The string "none" may appear in lines of the data; report how many lines contain it, with no other output.

The records: Begin

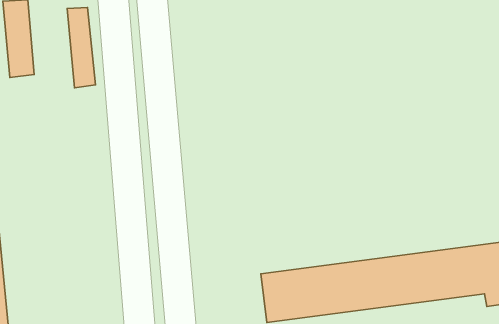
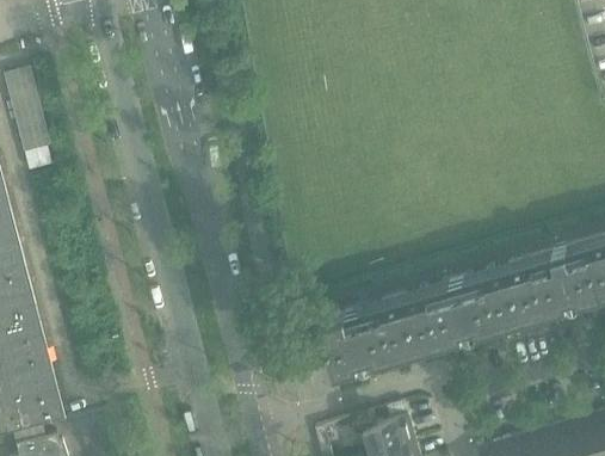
building: [67,7,95,88] -> none

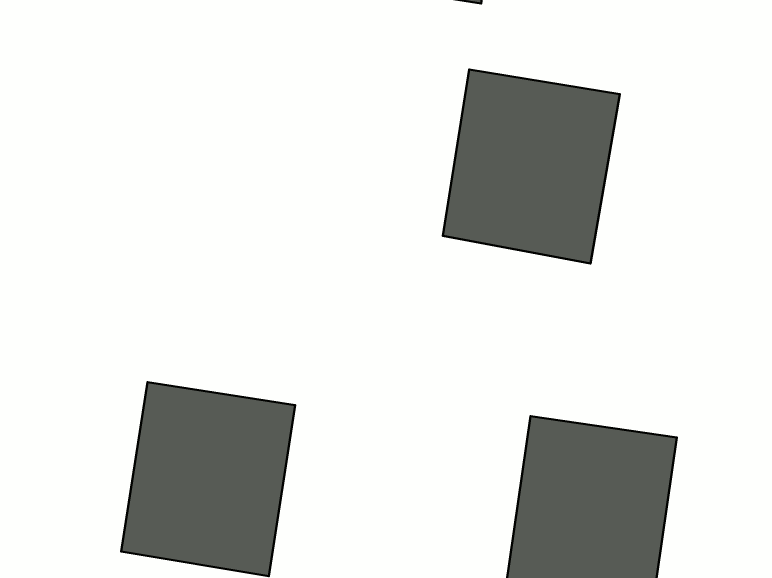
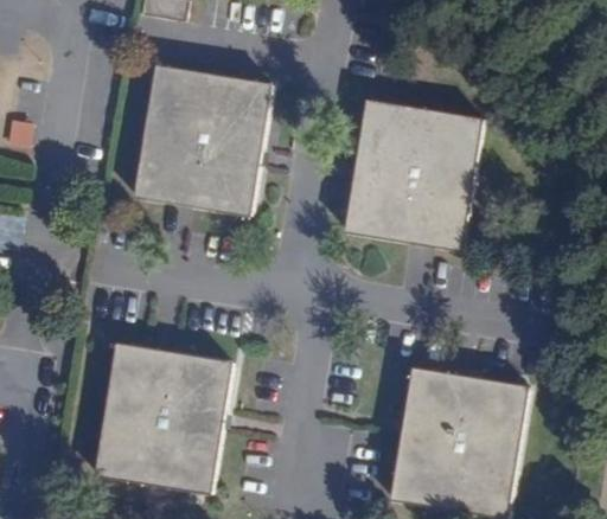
building: none -> [135,68,270,214]

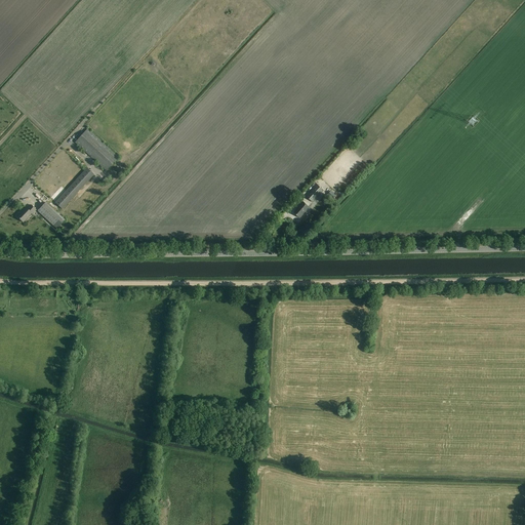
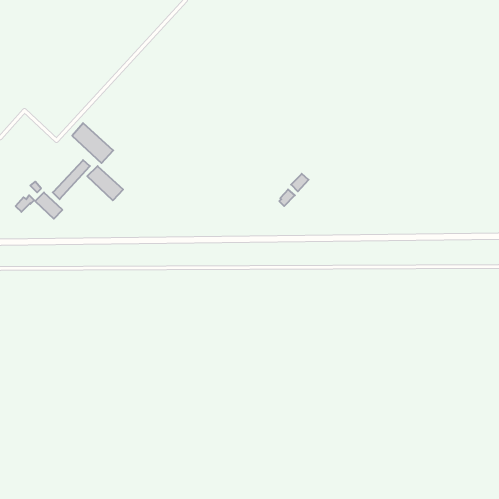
building: none -> [87,166,123,200]

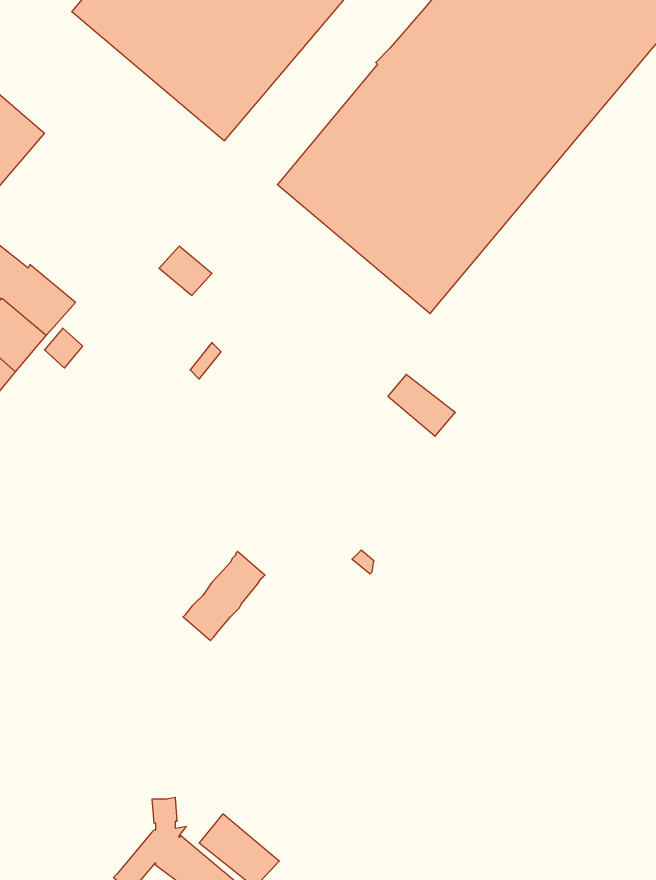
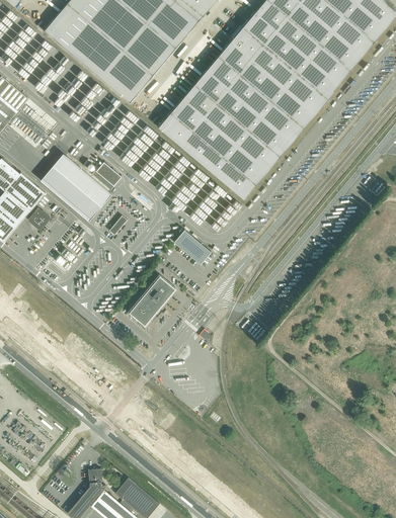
building: none -> [41,154,111,222]
building: [388,374,455,436] -> [174,229,212,263]
building: [183,551,265,641] -> [129,275,174,325]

The records: End

- Exercise solution: 4